▸ **RECORDS TO PROCESS**
>>

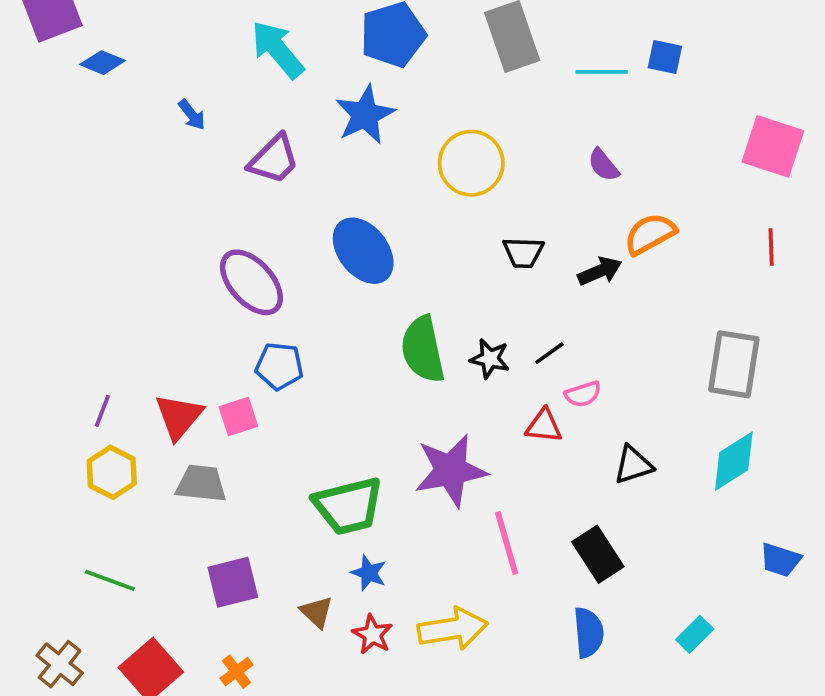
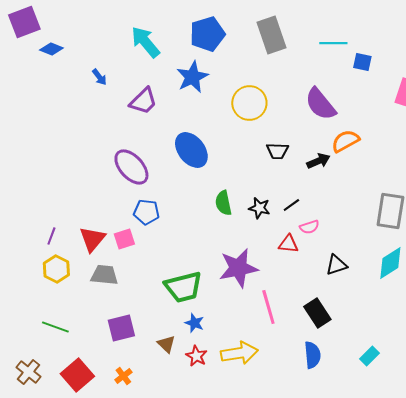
blue square: (665, 57) -> (362, 62), moved
cyan line: (602, 72) -> (333, 43), moved
purple semicircle: (603, 165) -> (320, 104), size x1.8
green semicircle: (423, 349) -> (223, 203), size x0.7

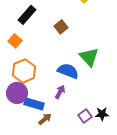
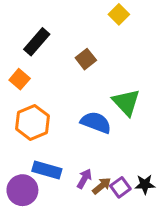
purple arrow: (60, 92) -> (84, 179), moved
purple circle: (17, 93) -> (22, 190), moved
brown arrow: (45, 119) -> (102, 186), moved

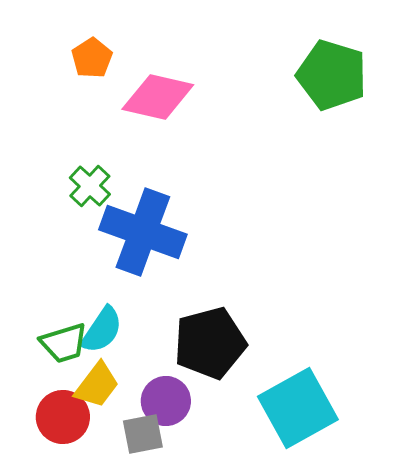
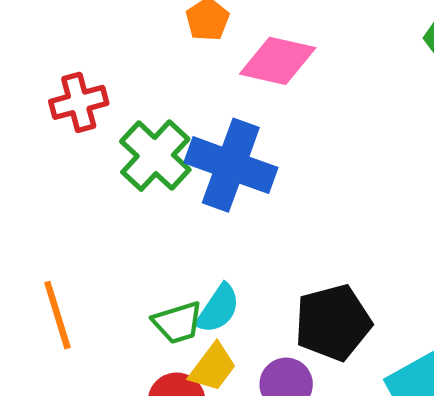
green cross: (90, 186) -> (155, 156), moved, size x1.6
blue cross: (143, 232) -> (231, 165), moved

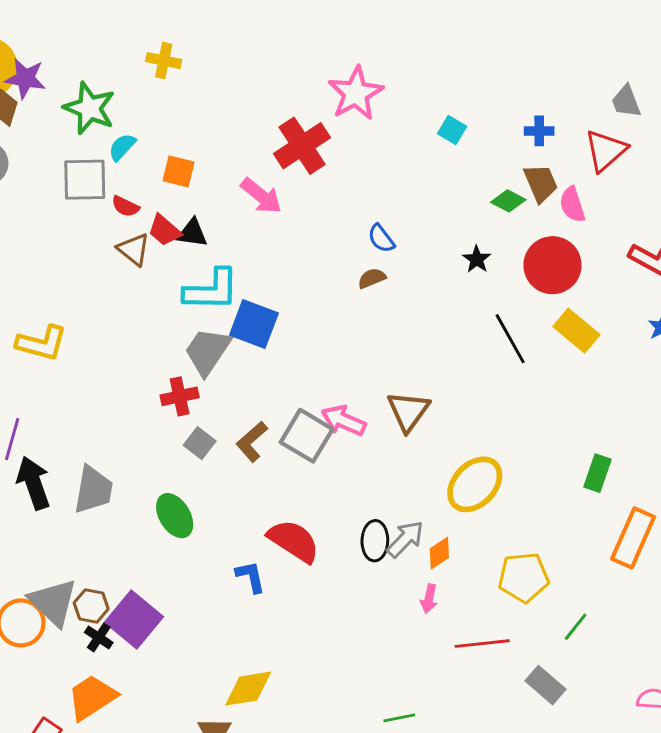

<<

▸ **WHAT TO WORK ON**
In the records, how many lines include the string "cross"? The answer is that number alone.

▸ **EXERCISE RESULT**
2